[Opening RECORDS FOR PROCESSING section]

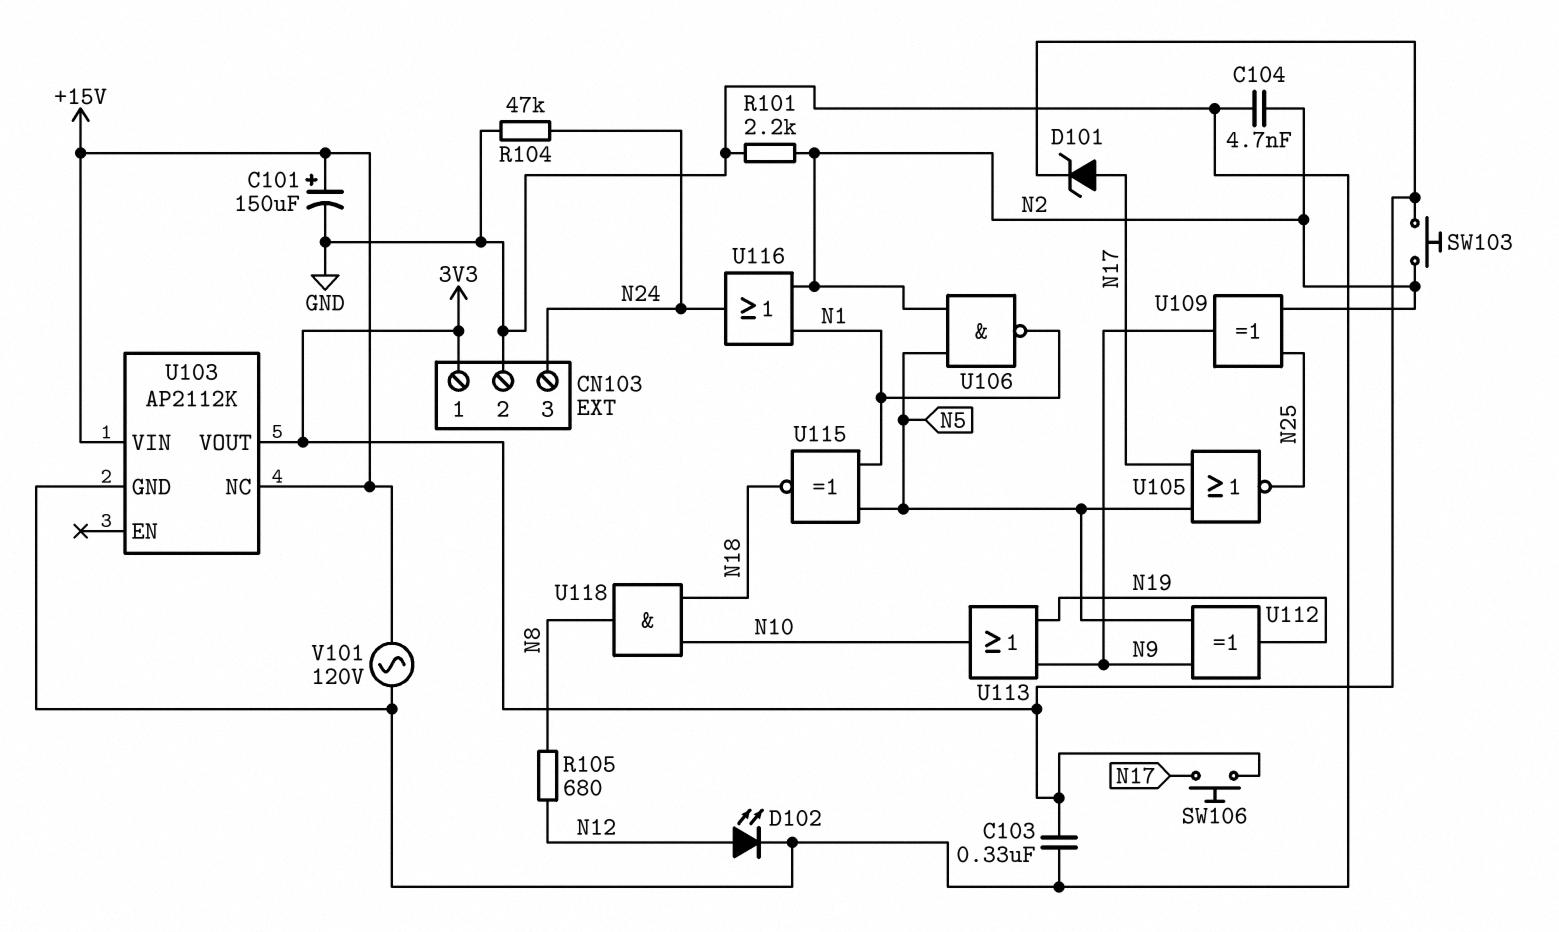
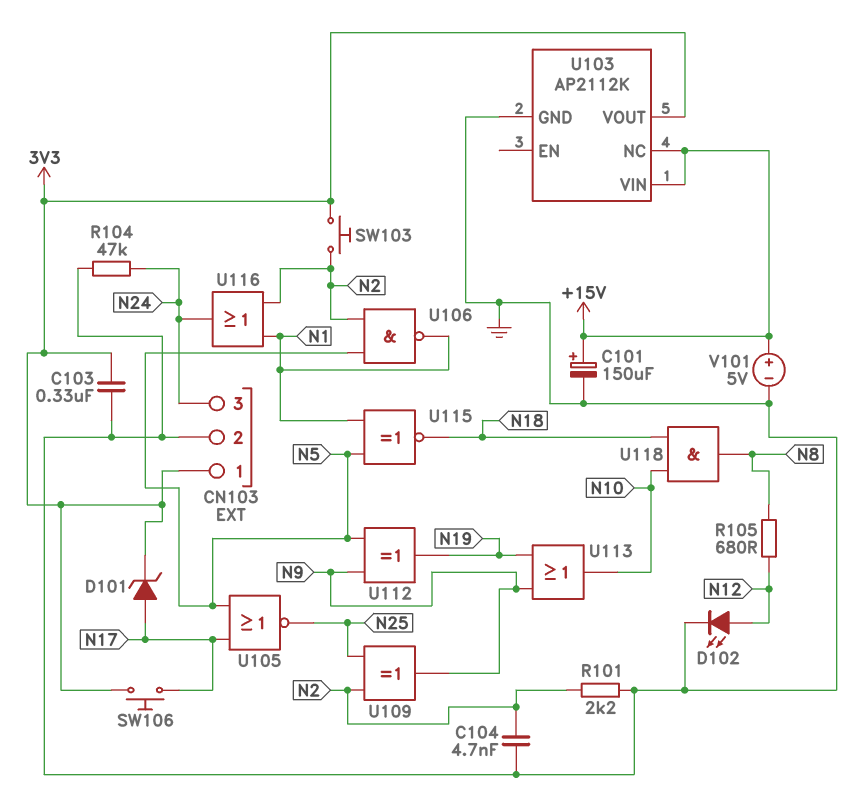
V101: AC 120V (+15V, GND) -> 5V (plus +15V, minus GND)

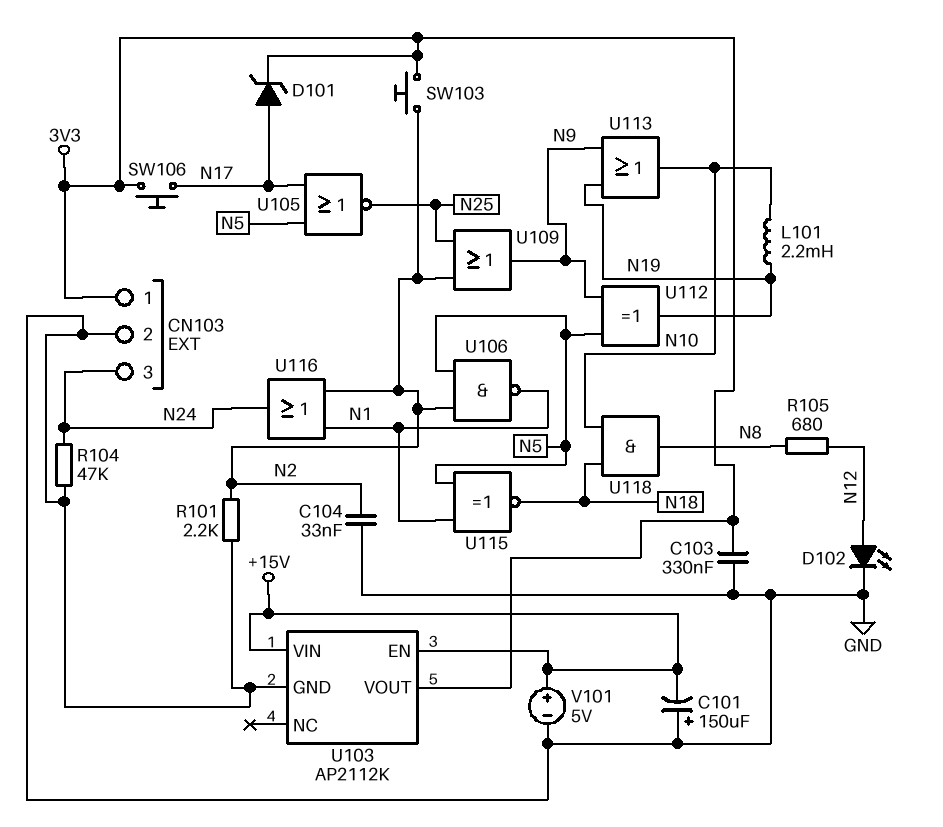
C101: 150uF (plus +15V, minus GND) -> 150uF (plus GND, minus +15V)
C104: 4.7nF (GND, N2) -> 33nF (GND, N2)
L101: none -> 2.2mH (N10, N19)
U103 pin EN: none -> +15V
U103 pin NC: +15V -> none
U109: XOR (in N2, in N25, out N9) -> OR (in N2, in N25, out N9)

[Closing RECORDS FOR PROCESSING section]
[Opening RECORDS FOR PROCESSING section]

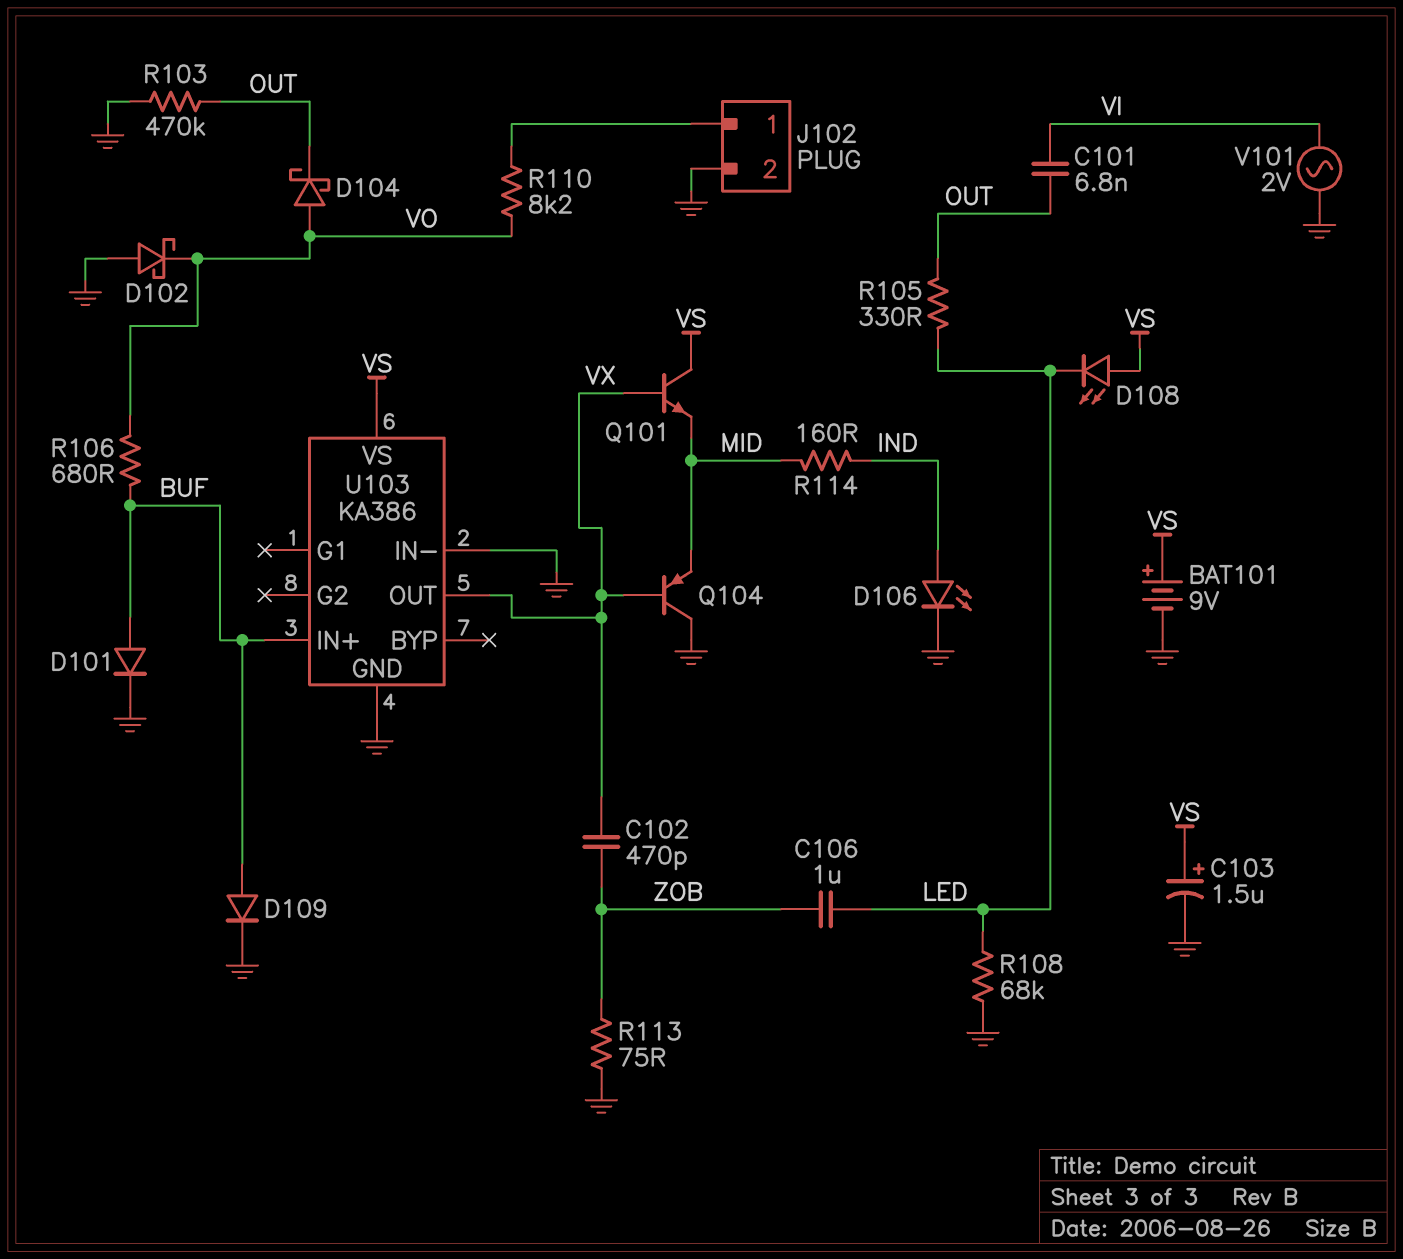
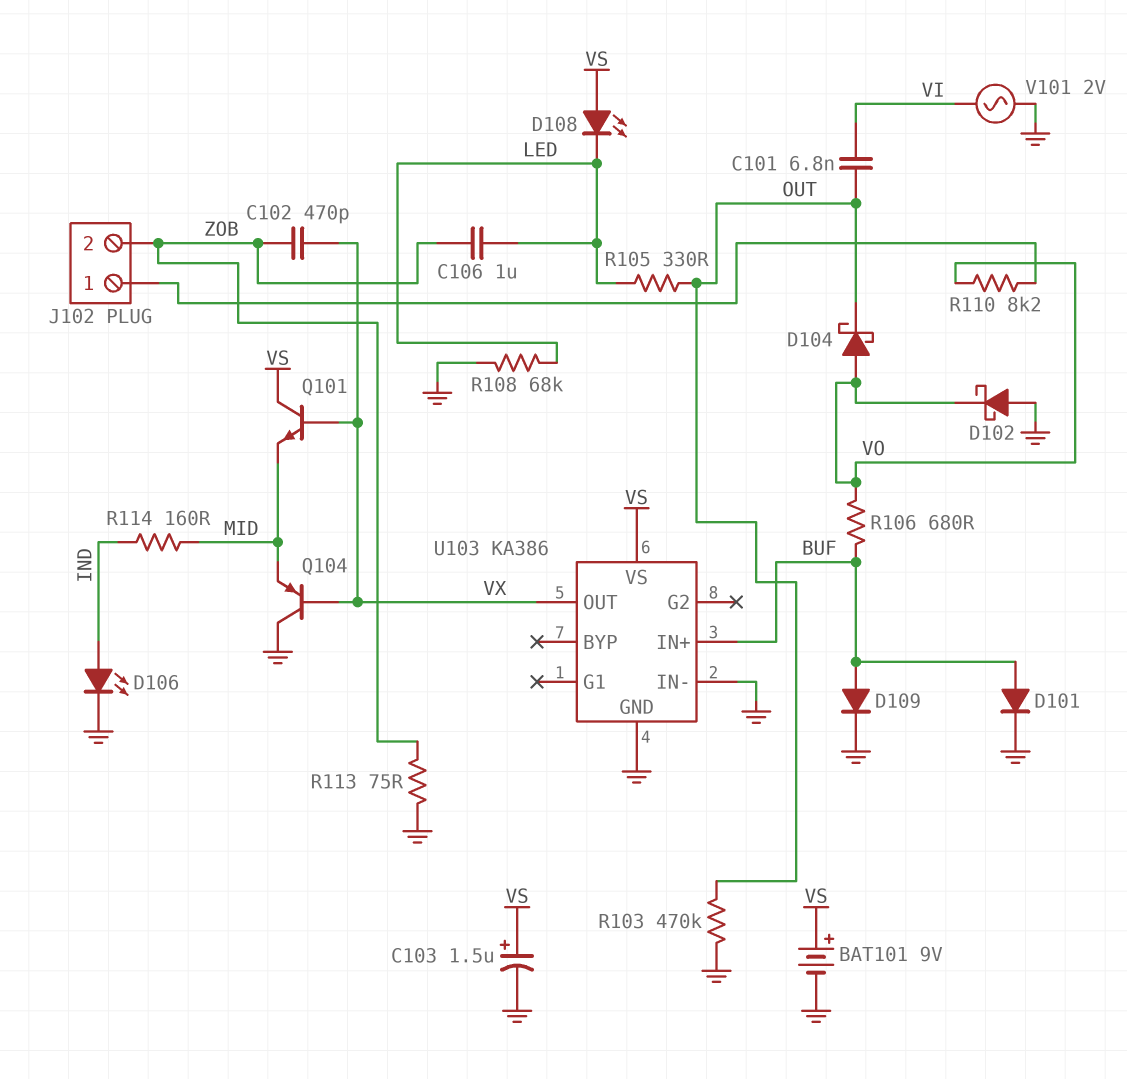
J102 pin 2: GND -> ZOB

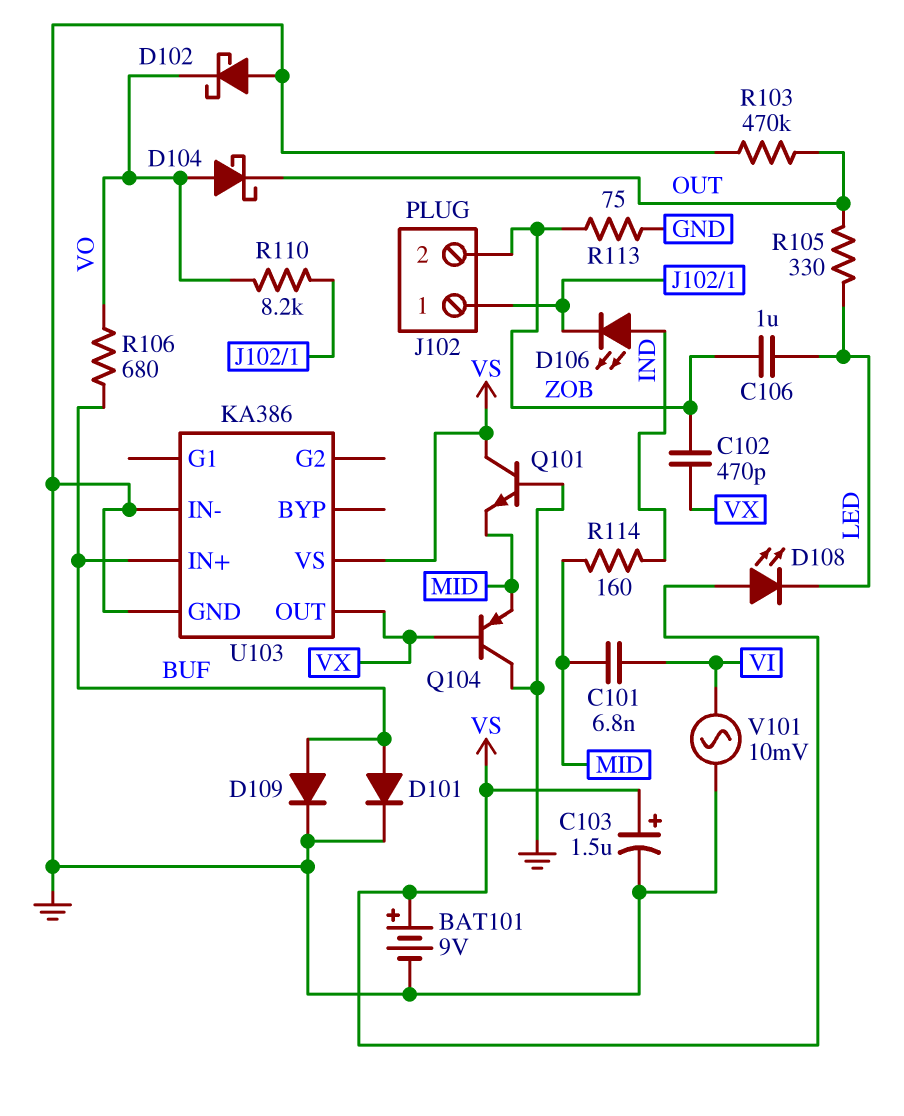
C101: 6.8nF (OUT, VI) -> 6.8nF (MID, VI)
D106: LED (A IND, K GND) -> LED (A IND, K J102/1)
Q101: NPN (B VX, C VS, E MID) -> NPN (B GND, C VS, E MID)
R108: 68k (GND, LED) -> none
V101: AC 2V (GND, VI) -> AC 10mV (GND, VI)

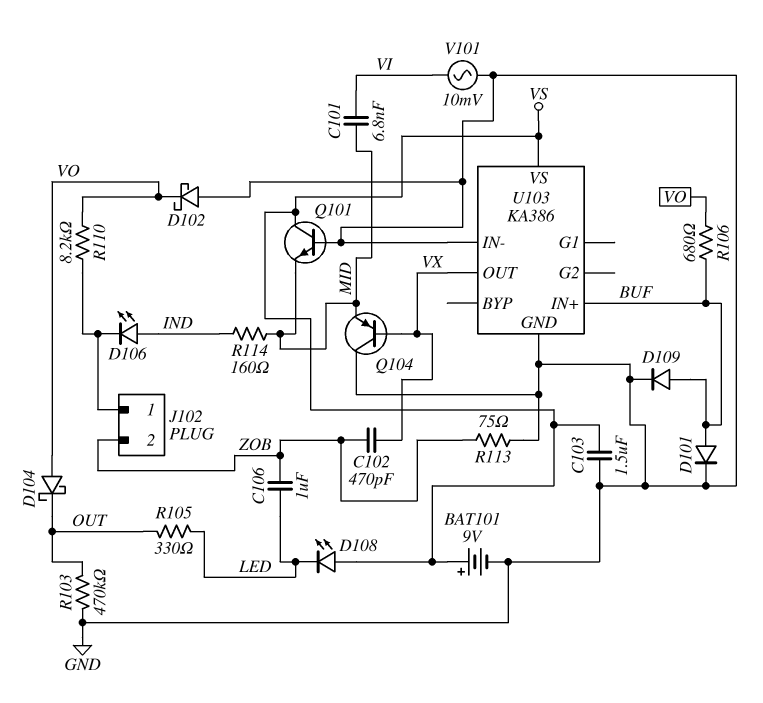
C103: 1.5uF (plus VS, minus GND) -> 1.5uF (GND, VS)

[Closing RECORDS FOR PROCESSING section]

Both end lines included, restate word for word the lines above from the line with "C104: 4.7nF (GND, N2) -> 33nF (GND, N2)" to the line with "U109: XOR (in", and nothing else.

C104: 4.7nF (GND, N2) -> 33nF (GND, N2)
L101: none -> 2.2mH (N10, N19)
U103 pin EN: none -> +15V
U103 pin NC: +15V -> none
U109: XOR (in N2, in N25, out N9) -> OR (in N2, in N25, out N9)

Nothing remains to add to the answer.